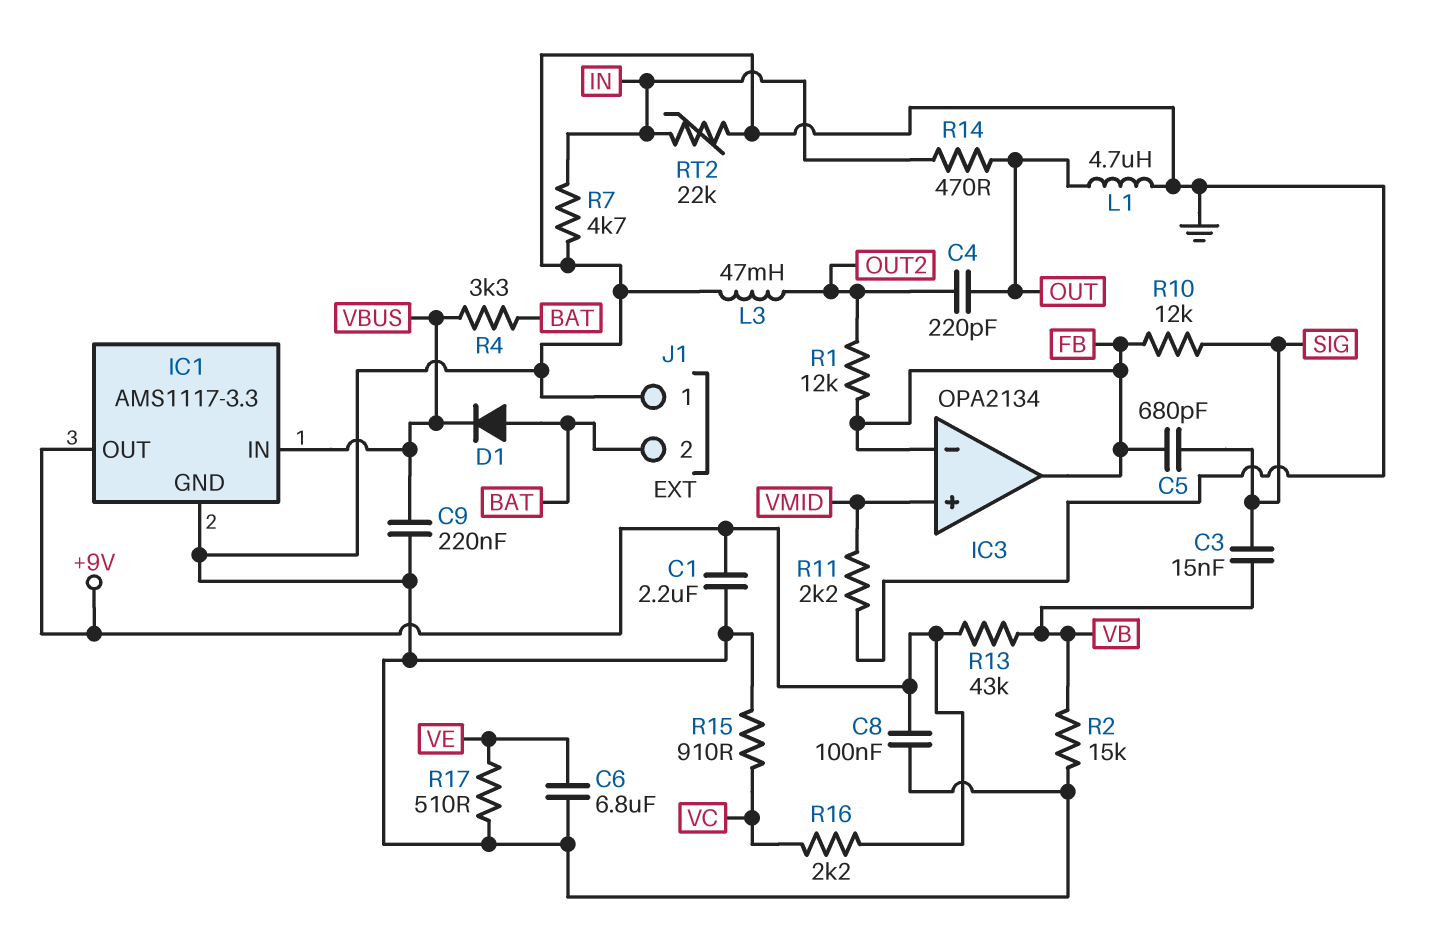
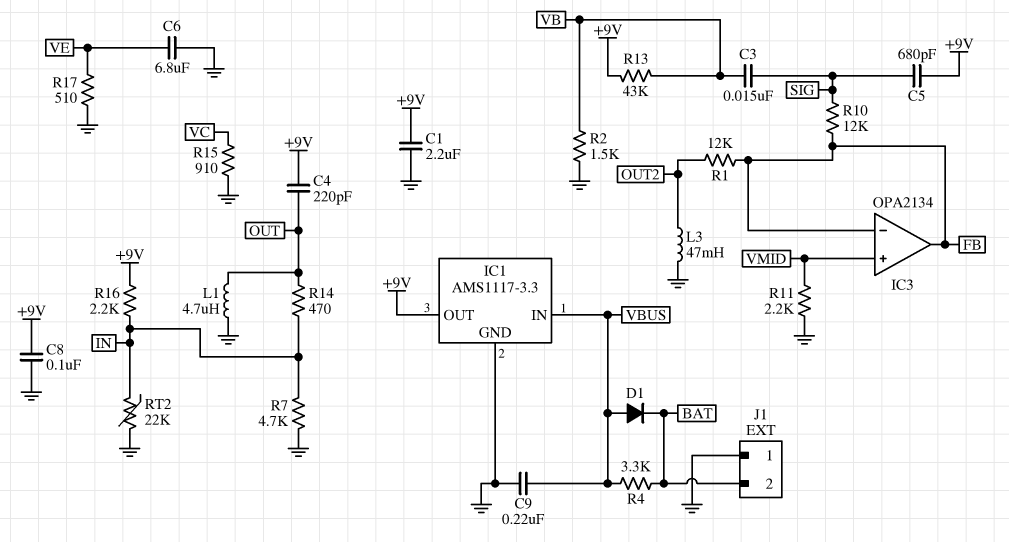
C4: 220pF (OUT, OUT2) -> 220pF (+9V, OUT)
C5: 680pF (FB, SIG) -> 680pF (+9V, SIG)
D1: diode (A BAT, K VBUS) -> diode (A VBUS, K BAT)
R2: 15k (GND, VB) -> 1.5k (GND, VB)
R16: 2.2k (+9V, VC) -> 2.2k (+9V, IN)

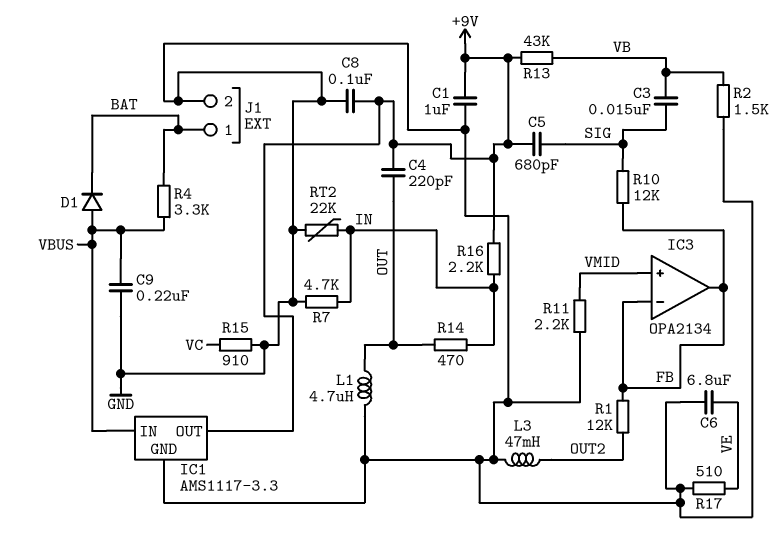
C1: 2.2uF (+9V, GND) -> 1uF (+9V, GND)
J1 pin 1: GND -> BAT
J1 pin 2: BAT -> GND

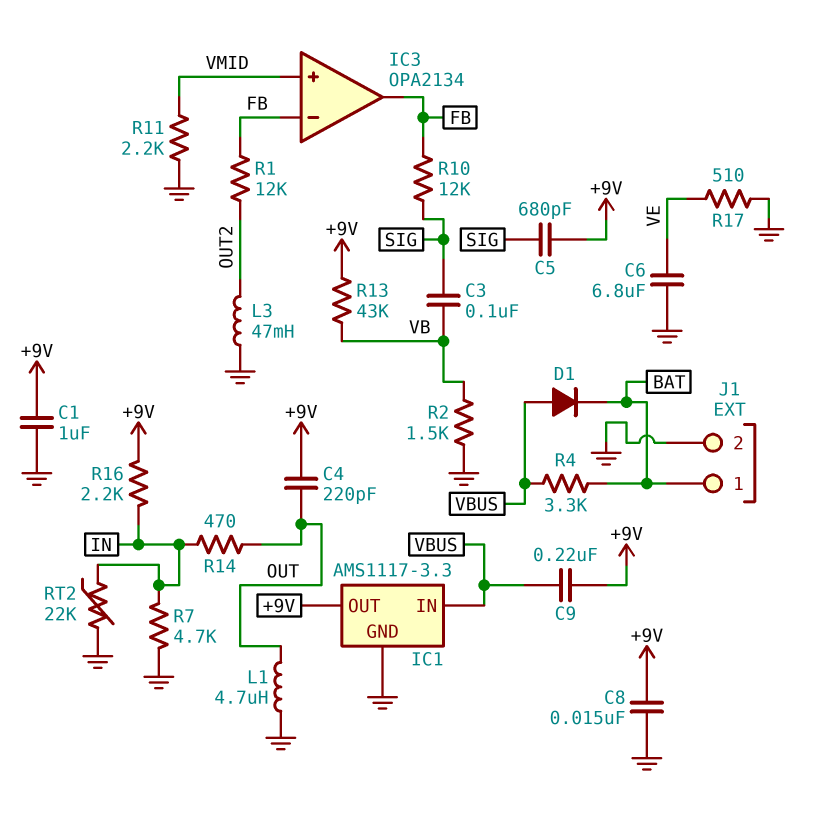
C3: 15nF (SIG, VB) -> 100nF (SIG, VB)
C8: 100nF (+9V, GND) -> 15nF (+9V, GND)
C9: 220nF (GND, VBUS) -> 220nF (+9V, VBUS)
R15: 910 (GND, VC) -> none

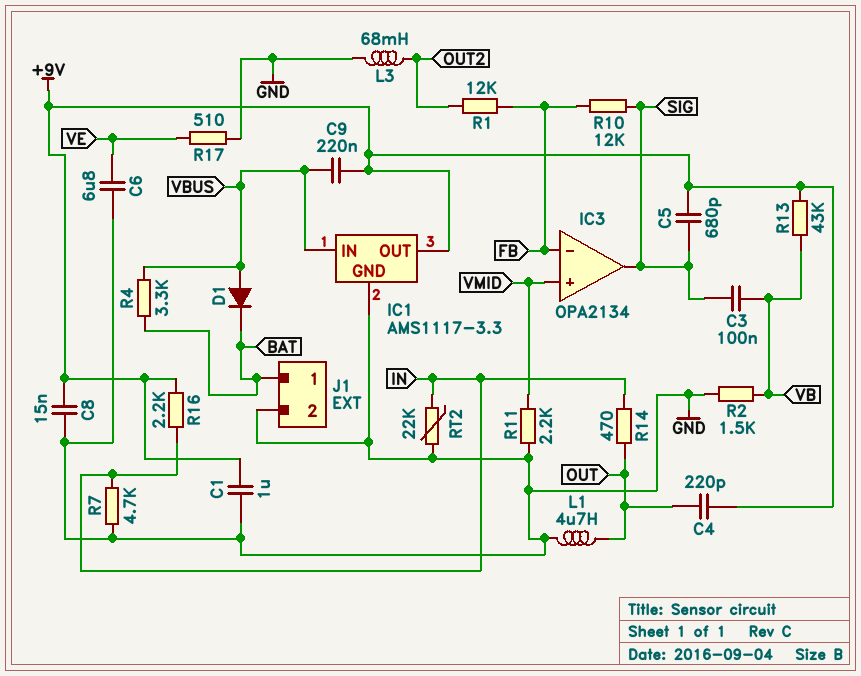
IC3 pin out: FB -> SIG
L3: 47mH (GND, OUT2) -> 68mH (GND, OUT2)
---
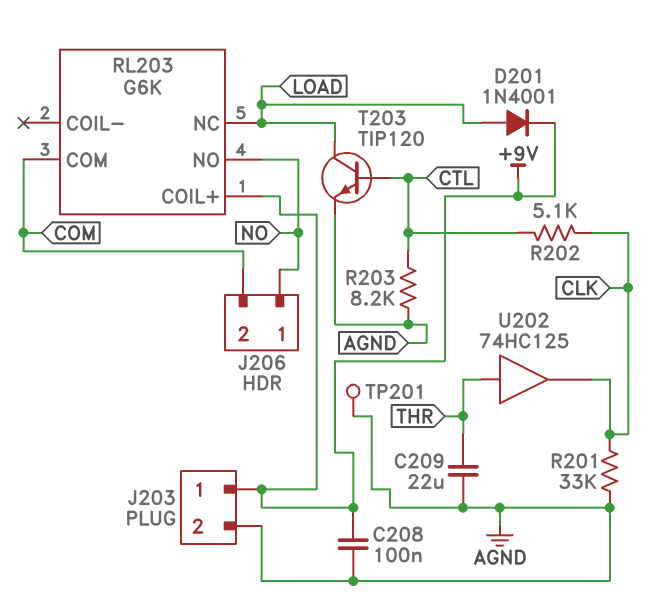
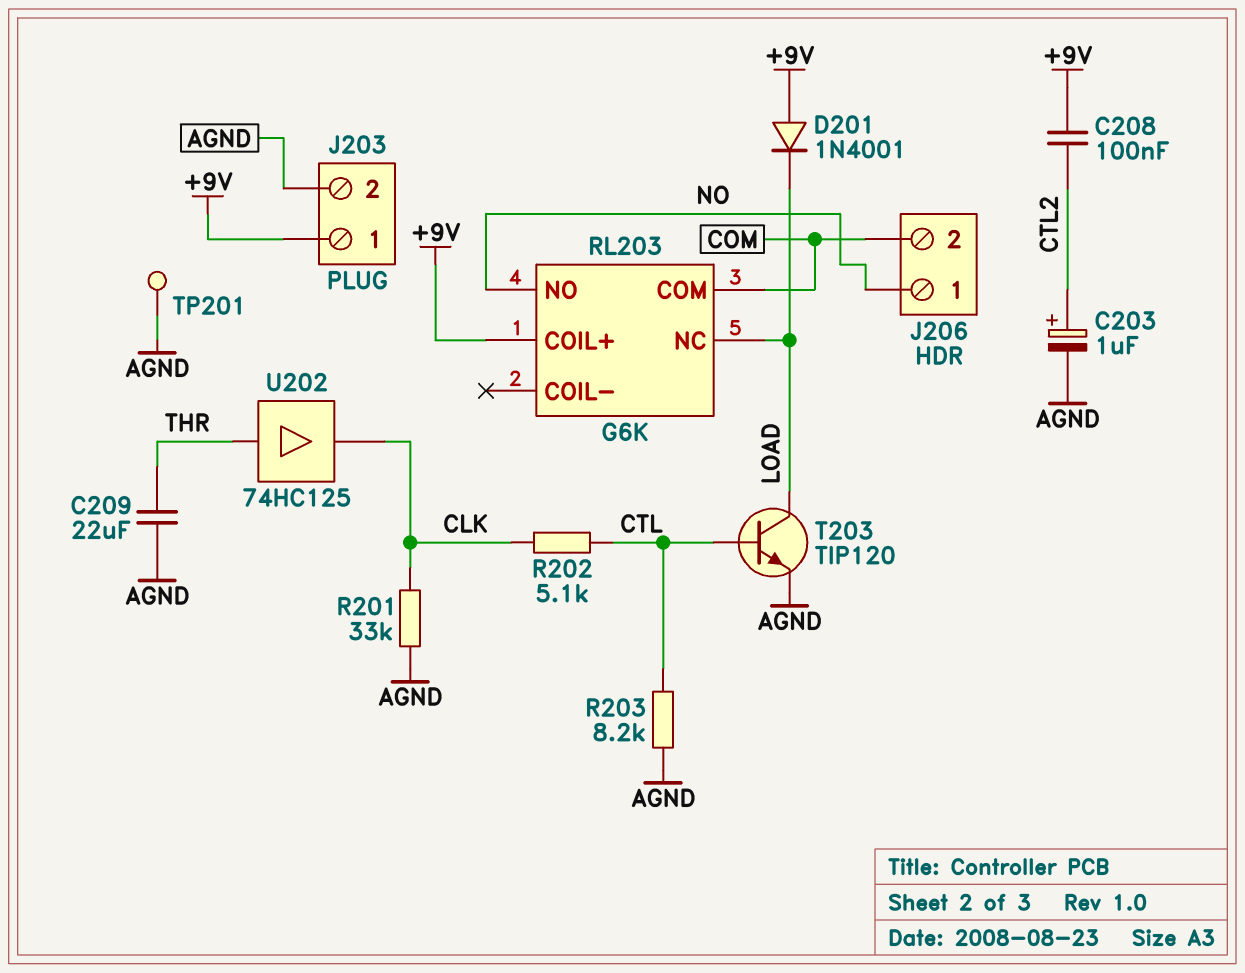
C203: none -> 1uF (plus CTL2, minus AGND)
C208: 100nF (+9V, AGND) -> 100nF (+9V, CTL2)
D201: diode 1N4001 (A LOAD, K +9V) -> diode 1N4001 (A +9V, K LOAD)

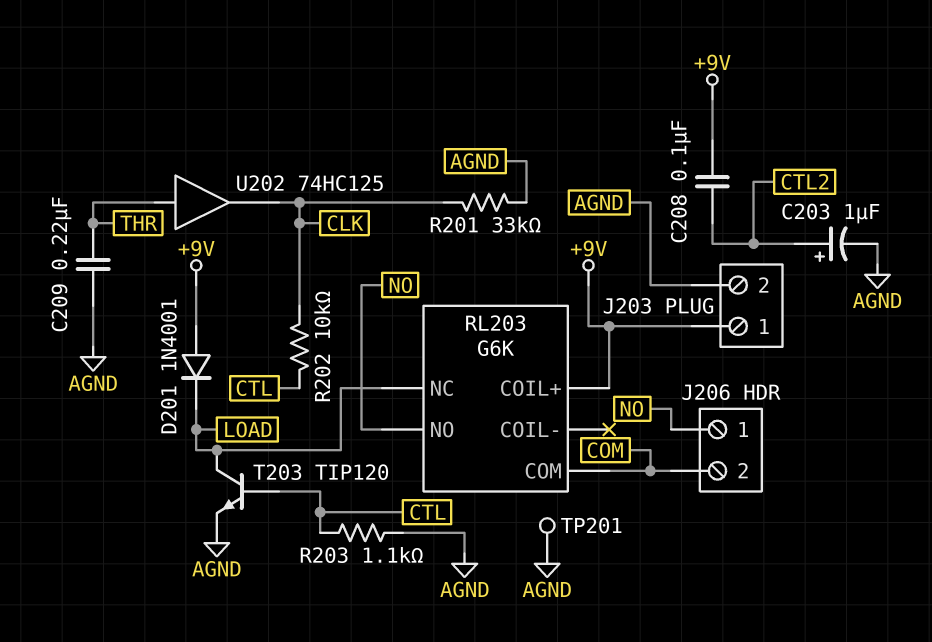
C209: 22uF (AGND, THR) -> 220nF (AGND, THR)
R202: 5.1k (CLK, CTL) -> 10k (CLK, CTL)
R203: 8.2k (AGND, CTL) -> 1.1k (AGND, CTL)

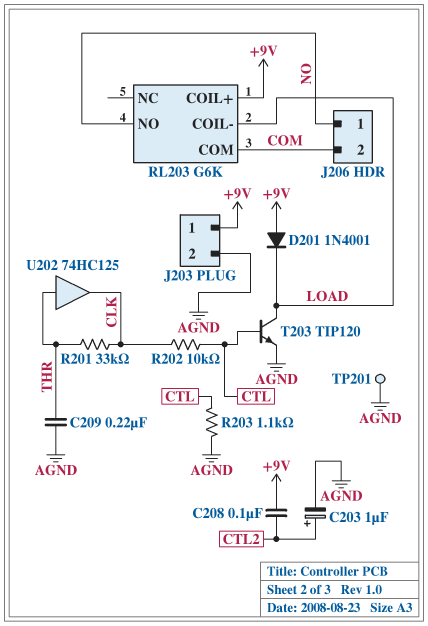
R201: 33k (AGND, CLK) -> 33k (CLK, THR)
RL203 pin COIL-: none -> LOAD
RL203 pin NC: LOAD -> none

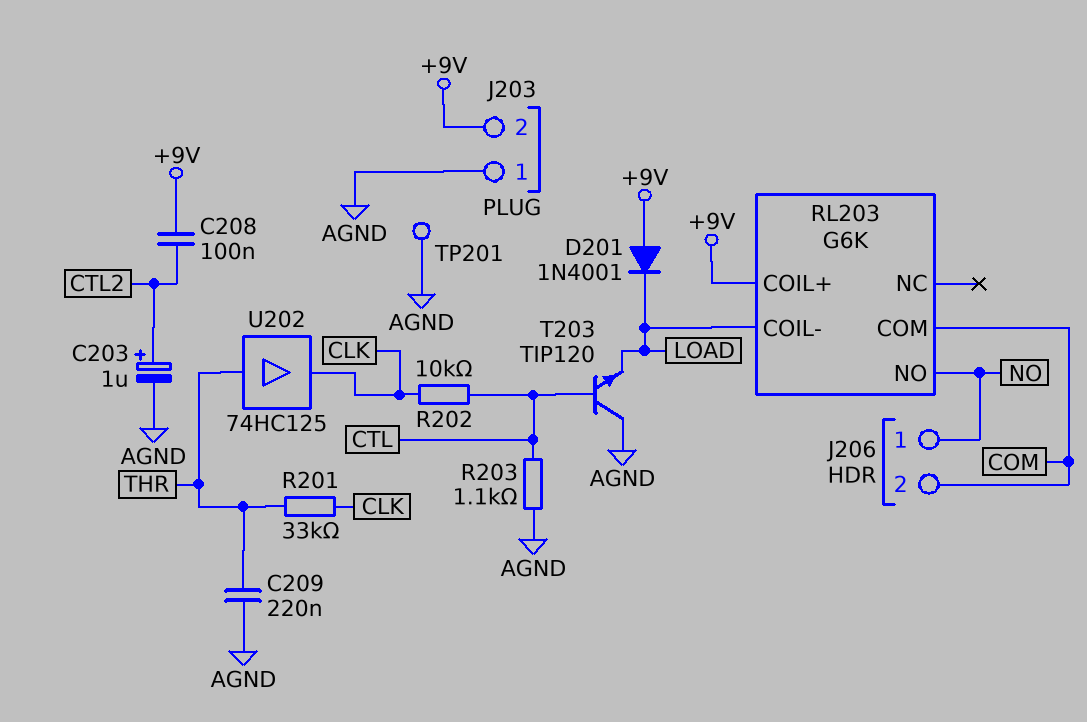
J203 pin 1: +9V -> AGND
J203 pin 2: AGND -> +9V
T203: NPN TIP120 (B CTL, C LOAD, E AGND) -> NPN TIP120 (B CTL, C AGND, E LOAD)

EXERCISE DESCRIPTION: Copy only this from above: the line containing "J1 pin 1: GND -> BAT", the line containing "L3: 47mH (GND, OUT2) -> 68mH (GND, OUT2)", and all lines between, printed exactly. Leave out the pictures.

YOUR RESPONSE:
J1 pin 1: GND -> BAT
J1 pin 2: BAT -> GND

C3: 15nF (SIG, VB) -> 100nF (SIG, VB)
C8: 100nF (+9V, GND) -> 15nF (+9V, GND)
C9: 220nF (GND, VBUS) -> 220nF (+9V, VBUS)
R15: 910 (GND, VC) -> none

IC3 pin out: FB -> SIG
L3: 47mH (GND, OUT2) -> 68mH (GND, OUT2)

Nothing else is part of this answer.